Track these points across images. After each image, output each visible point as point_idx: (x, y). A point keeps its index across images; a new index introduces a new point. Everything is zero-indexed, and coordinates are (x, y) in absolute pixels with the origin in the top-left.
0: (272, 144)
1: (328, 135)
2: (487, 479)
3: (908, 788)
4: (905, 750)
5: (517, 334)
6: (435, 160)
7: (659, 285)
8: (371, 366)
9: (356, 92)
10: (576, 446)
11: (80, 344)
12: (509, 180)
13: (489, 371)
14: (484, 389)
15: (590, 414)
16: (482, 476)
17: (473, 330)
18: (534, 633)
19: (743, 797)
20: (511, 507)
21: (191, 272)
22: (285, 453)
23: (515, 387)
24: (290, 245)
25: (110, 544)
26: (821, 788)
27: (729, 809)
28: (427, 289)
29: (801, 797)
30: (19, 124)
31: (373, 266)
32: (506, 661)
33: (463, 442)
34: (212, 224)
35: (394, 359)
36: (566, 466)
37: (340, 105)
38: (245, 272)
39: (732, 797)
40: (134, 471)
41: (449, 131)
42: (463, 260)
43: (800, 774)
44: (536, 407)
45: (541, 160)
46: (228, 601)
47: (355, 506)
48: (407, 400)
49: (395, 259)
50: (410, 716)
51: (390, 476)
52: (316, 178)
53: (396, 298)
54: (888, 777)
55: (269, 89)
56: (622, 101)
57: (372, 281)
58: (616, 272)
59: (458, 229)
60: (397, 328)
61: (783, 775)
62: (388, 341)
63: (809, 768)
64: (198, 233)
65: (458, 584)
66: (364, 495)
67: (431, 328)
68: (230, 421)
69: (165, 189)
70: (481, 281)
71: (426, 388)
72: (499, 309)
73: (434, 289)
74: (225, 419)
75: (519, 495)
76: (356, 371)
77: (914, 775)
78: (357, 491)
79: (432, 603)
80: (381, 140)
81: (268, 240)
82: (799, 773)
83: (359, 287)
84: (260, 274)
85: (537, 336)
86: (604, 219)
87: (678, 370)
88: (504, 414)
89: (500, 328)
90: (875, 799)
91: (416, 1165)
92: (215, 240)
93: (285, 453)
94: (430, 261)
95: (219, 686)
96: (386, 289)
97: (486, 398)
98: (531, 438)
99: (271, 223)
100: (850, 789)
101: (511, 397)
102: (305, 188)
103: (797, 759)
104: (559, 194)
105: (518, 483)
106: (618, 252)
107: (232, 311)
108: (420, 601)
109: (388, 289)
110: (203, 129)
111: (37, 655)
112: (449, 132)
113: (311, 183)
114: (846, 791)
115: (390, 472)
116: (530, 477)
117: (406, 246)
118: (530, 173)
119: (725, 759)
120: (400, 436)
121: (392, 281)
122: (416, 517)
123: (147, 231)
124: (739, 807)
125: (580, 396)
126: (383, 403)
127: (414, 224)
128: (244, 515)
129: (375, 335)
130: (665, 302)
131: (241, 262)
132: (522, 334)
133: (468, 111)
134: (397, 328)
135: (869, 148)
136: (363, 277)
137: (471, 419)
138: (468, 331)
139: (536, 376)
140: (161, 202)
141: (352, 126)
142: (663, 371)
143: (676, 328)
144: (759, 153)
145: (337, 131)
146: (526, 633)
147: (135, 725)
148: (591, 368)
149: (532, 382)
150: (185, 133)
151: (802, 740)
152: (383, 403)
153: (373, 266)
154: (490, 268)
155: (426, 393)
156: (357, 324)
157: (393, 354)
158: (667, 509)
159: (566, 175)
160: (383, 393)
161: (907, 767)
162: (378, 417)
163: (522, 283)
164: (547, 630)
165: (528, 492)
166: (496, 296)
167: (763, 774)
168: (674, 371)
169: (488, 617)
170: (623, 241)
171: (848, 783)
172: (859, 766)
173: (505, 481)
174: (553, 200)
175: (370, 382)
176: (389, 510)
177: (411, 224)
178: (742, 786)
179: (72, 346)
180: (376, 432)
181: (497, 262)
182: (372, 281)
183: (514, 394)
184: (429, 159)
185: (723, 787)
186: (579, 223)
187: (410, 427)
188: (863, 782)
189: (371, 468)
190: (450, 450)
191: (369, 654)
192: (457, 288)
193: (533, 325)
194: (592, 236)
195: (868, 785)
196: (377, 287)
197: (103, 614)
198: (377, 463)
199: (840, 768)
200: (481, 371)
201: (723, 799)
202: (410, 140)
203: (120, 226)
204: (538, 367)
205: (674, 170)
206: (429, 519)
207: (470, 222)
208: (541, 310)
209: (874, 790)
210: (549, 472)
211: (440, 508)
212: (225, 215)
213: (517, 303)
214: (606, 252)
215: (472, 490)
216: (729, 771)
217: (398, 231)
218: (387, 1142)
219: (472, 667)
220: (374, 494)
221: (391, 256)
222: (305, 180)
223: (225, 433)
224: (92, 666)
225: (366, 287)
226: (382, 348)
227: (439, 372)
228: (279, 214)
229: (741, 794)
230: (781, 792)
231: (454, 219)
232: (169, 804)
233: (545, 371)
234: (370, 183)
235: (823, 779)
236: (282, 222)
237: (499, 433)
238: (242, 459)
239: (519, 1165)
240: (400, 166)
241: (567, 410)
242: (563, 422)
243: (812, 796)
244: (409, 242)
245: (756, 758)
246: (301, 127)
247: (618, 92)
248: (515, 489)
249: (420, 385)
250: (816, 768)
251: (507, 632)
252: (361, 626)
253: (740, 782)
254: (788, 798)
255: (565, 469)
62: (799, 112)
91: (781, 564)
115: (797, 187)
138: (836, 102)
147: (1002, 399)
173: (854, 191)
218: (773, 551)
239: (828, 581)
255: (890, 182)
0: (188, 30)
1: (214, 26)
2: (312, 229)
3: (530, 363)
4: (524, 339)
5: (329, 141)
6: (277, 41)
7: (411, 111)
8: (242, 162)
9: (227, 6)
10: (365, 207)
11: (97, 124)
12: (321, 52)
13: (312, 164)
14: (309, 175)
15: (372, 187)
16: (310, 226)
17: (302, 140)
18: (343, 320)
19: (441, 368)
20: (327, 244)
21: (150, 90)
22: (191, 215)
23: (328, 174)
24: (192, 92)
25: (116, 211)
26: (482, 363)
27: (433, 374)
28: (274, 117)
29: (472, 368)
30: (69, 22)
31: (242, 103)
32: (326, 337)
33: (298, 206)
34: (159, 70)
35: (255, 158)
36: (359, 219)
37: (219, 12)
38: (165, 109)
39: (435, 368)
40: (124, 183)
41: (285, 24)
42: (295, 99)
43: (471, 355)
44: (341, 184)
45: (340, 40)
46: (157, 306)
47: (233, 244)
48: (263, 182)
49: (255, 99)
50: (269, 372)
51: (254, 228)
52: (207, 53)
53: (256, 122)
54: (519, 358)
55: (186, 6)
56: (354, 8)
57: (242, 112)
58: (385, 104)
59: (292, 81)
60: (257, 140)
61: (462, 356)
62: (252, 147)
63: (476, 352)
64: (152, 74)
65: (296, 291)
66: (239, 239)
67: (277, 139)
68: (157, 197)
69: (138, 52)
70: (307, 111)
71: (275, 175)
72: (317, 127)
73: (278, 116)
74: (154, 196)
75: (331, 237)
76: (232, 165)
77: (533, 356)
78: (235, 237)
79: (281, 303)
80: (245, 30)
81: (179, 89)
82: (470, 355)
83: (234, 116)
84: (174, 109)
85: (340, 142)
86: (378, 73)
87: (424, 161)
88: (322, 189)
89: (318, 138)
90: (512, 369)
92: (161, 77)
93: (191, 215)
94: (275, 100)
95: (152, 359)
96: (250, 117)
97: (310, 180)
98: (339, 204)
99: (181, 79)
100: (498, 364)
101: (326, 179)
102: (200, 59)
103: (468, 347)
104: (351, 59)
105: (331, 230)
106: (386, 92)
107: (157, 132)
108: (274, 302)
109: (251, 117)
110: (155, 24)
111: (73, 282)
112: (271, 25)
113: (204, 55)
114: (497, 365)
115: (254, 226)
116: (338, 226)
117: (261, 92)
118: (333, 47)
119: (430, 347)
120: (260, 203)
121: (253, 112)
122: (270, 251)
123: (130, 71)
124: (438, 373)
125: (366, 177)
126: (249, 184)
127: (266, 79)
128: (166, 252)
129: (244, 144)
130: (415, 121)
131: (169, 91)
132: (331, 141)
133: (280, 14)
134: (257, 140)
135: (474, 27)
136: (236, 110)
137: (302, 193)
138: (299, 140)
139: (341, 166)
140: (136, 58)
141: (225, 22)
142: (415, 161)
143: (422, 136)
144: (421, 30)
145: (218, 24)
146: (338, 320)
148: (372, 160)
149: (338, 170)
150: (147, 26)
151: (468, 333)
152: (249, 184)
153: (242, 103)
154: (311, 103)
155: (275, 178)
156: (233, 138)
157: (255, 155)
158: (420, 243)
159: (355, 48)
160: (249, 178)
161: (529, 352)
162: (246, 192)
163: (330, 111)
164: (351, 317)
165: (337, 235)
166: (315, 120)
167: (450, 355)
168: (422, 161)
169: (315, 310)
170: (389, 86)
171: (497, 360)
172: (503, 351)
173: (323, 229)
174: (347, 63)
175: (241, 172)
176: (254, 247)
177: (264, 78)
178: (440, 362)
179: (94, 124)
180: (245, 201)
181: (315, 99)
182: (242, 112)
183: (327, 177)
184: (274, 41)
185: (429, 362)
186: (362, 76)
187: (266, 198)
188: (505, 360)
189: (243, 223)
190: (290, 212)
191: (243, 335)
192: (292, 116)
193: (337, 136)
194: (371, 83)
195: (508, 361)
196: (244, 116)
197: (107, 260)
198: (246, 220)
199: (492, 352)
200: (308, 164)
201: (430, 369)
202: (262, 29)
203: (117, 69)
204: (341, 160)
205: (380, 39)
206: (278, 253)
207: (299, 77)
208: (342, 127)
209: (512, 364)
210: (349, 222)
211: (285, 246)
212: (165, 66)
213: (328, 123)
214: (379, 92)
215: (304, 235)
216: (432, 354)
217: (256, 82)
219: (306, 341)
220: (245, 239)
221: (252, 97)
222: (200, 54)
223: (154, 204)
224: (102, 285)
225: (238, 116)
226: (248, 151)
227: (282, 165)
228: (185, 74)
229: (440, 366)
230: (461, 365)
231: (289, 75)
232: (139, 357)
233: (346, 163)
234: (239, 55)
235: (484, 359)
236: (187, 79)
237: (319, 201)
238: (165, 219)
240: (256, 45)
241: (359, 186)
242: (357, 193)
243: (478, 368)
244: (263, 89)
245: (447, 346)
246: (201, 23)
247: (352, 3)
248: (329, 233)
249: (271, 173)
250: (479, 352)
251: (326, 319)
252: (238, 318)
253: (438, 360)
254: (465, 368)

● JOB: Transcribe the listing verbatim, starting at its first line and ending after the line containing "47: (355, 506)", with both of those lines included.

● SOLUTION:
Track these points across images. After each image, output each visible point as point_idx: (x, y). A point keeps its index across images; a new index introduces a new point. Everything is zero-indexed, and coordinates are (x, y) in absolute pixels with the origin in the top-left.
0: (272, 144)
1: (328, 135)
2: (487, 479)
3: (908, 788)
4: (905, 750)
5: (517, 334)
6: (435, 160)
7: (659, 285)
8: (371, 366)
9: (356, 92)
10: (576, 446)
11: (80, 344)
12: (509, 180)
13: (489, 371)
14: (484, 389)
15: (590, 414)
16: (482, 476)
17: (473, 330)
18: (534, 633)
19: (743, 797)
20: (511, 507)
21: (191, 272)
22: (285, 453)
23: (515, 387)
24: (290, 245)
25: (110, 544)
26: (821, 788)
27: (729, 809)
28: (427, 289)
29: (801, 797)
30: (19, 124)
31: (373, 266)
32: (506, 661)
33: (463, 442)
34: (212, 224)
35: (394, 359)
36: (566, 466)
37: (340, 105)
38: (245, 272)
39: (732, 797)
40: (134, 471)
41: (449, 131)
42: (463, 260)
43: (800, 774)
44: (536, 407)
45: (541, 160)
46: (228, 601)
47: (355, 506)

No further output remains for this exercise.